Start of Data to examine

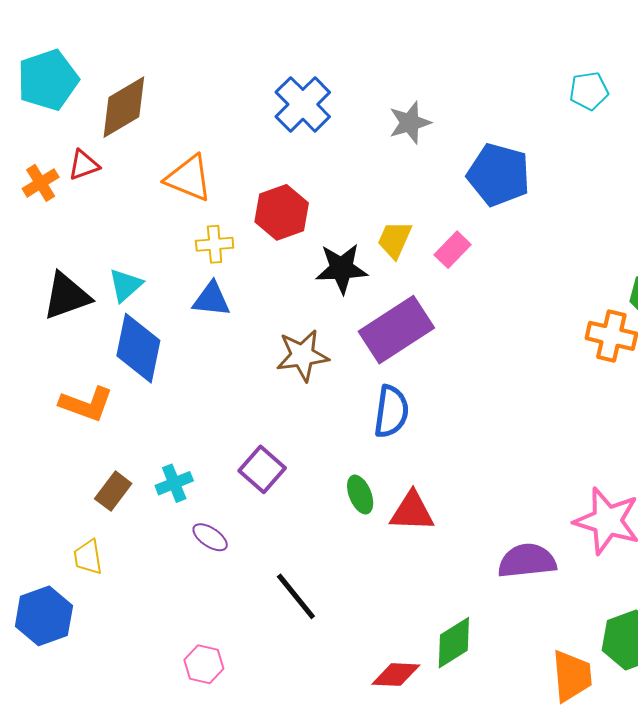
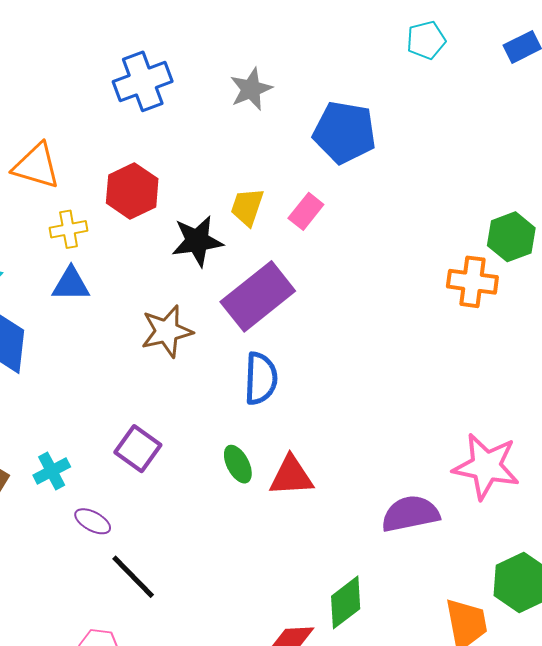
blue cross: (303, 104) -> (143, 81), turned 30
black line: (296, 596) -> (133, 577), moved

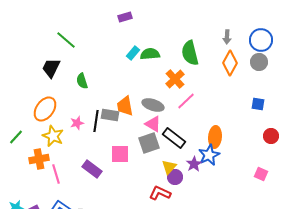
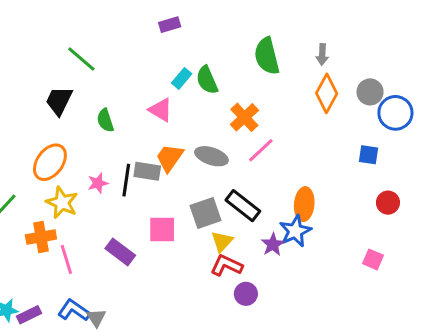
blue circle: (261, 40) -> (395, 113), moved
green semicircle: (190, 53) -> (267, 56), moved
green semicircle: (150, 54) -> (207, 80), turned -108
orange trapezoid: (125, 106) -> (170, 158), turned 45
pink triangle: (153, 124) -> (161, 110), moved
yellow triangle: (169, 167) -> (222, 241), moved
purple circle: (175, 177) -> (246, 294), moved
red L-shape: (160, 193) -> (226, 265), moved

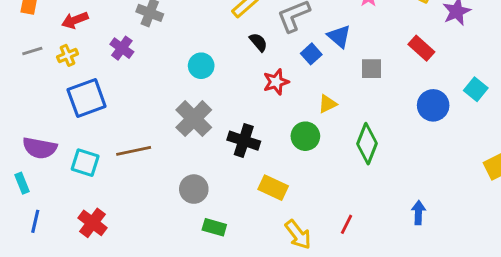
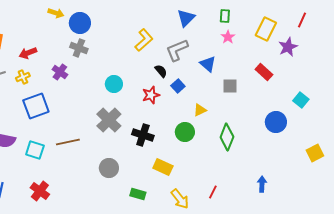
black semicircle: (258, 42) -> (161, 71), moved
blue square: (311, 54) -> (178, 86), moved
red star: (276, 82) -> (151, 95), moved
blue circle: (433, 105) -> (276, 122), moved
green rectangle: (214, 227) -> (138, 194), moved

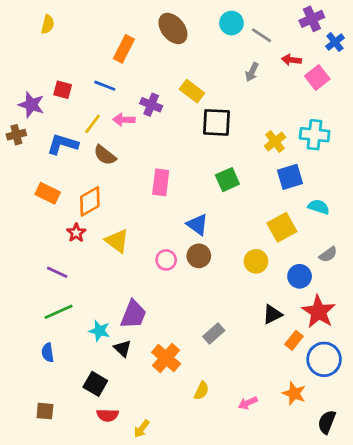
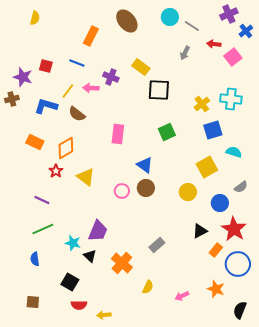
yellow arrow: (142, 429) -> (104, 315), turned 48

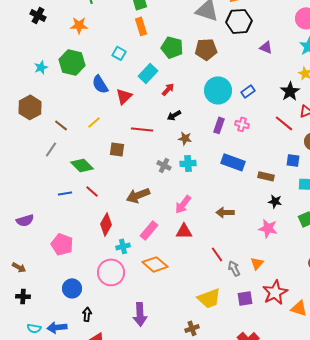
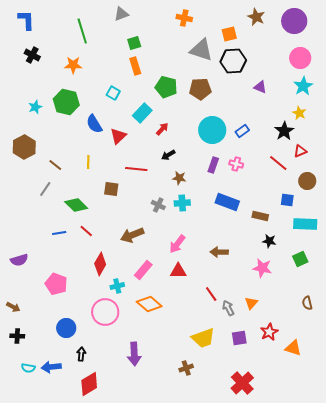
yellow line: (94, 122) -> (88, 162), turned -48
red star: (275, 292) -> (269, 332), size x0.7

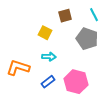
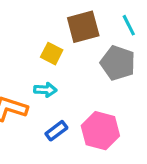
brown square: (65, 16) -> (83, 27), size x1.5
cyan arrow: (49, 57) -> (45, 90), moved

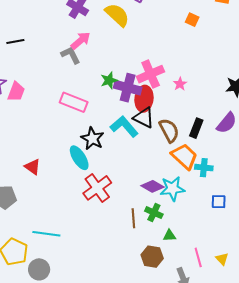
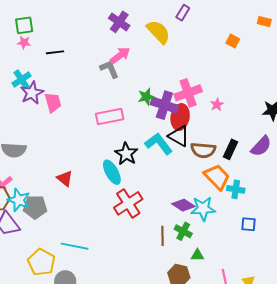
pink trapezoid: (16, 92) -> (53, 102), turned -40
pink rectangle: (74, 102) -> (110, 116), turned -36
brown semicircle: (169, 130) -> (203, 150), turned 120

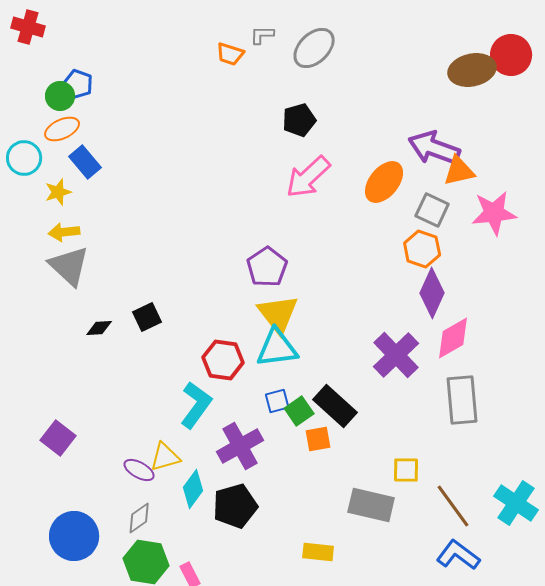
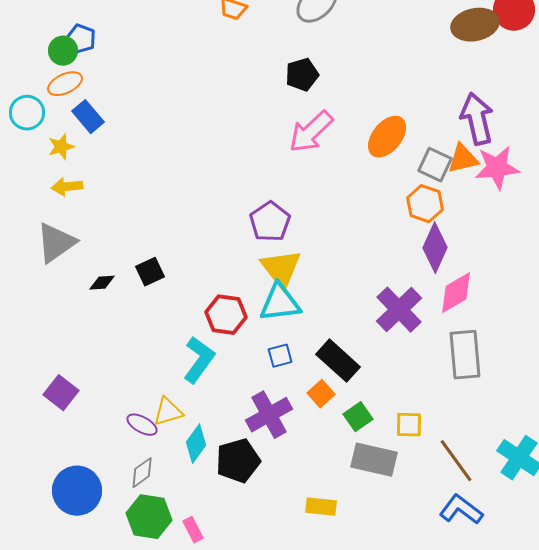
purple arrow: (434, 148) -> (477, 119), moved, turned 57
orange triangle: (459, 171) -> (463, 159), moved
gray triangle: (69, 266) -> (56, 243), moved, turned 42
green square: (299, 411) -> (358, 417), moved
orange square: (318, 439) -> (321, 394), turned -32
purple cross: (240, 446) -> (269, 415), moved

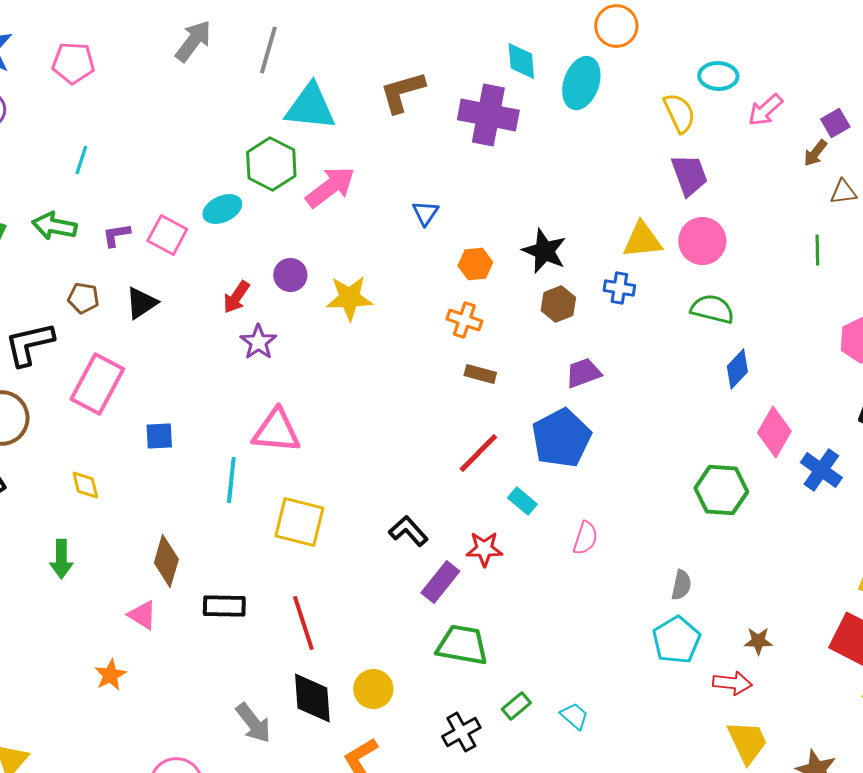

End of Data to examine

Leaving the pictures out, reproduce the entries above exactly.

blue cross: (303, 104) -> (143, 81), turned 30
black line: (296, 596) -> (133, 577), moved

blue circle: (261, 40) -> (395, 113), moved
green semicircle: (190, 53) -> (267, 56), moved
green semicircle: (150, 54) -> (207, 80), turned -108
orange trapezoid: (125, 106) -> (170, 158), turned 45
pink triangle: (153, 124) -> (161, 110), moved
yellow triangle: (169, 167) -> (222, 241), moved
purple circle: (175, 177) -> (246, 294), moved
red L-shape: (160, 193) -> (226, 265), moved

black semicircle: (258, 42) -> (161, 71), moved
blue square: (311, 54) -> (178, 86), moved
red star: (276, 82) -> (151, 95), moved
blue circle: (433, 105) -> (276, 122), moved
green rectangle: (214, 227) -> (138, 194), moved

yellow arrow: (142, 429) -> (104, 315), turned 48

yellow line: (94, 122) -> (88, 162), turned -48
red star: (275, 292) -> (269, 332), size x0.7

brown square: (65, 16) -> (83, 27), size x1.5
cyan arrow: (49, 57) -> (45, 90), moved

pink trapezoid: (16, 92) -> (53, 102), turned -40
pink rectangle: (74, 102) -> (110, 116), turned -36
brown semicircle: (169, 130) -> (203, 150), turned 120

purple arrow: (434, 148) -> (477, 119), moved, turned 57
orange triangle: (459, 171) -> (463, 159), moved
gray triangle: (69, 266) -> (56, 243), moved, turned 42
green square: (299, 411) -> (358, 417), moved
orange square: (318, 439) -> (321, 394), turned -32
purple cross: (240, 446) -> (269, 415), moved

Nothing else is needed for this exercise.